ABOUT THIS TASK: If a line in the following entries contains the string "counterclockwise", it counts toward the total; report only that total.

MATERIAL FOR THE TASK:
------------------------------

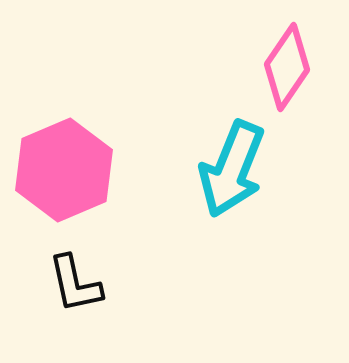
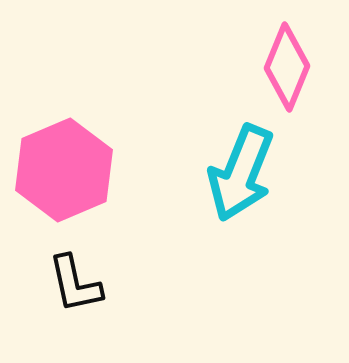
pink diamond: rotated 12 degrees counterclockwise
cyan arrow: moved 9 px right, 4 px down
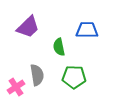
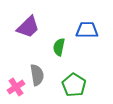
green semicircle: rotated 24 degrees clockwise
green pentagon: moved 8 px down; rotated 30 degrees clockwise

------------------------------

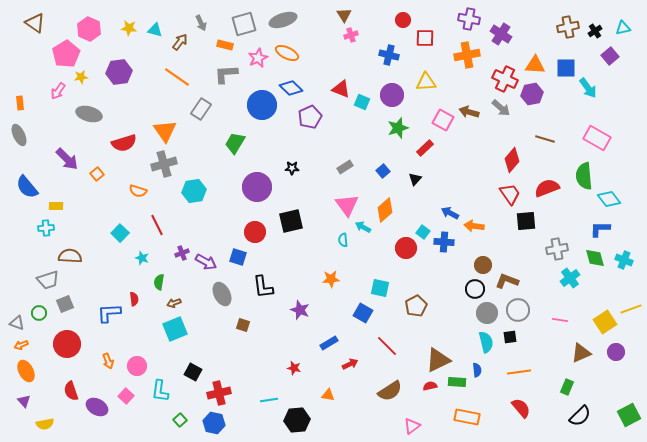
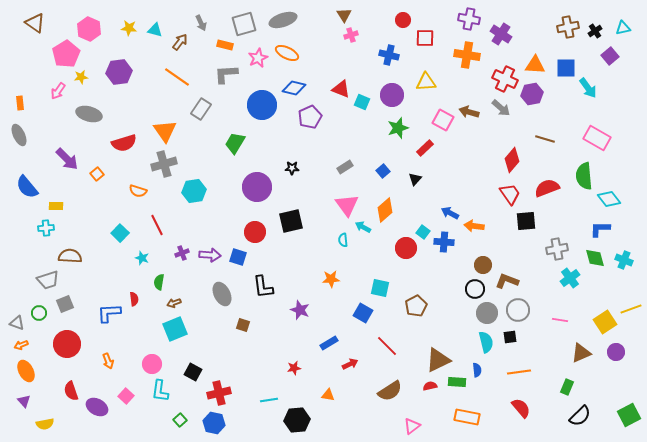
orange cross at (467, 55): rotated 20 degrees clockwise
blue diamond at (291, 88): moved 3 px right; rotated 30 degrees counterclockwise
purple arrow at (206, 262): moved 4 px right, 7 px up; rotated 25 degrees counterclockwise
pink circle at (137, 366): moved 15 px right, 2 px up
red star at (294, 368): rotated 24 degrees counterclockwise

------------------------------

PROBLEM SOLUTION: 4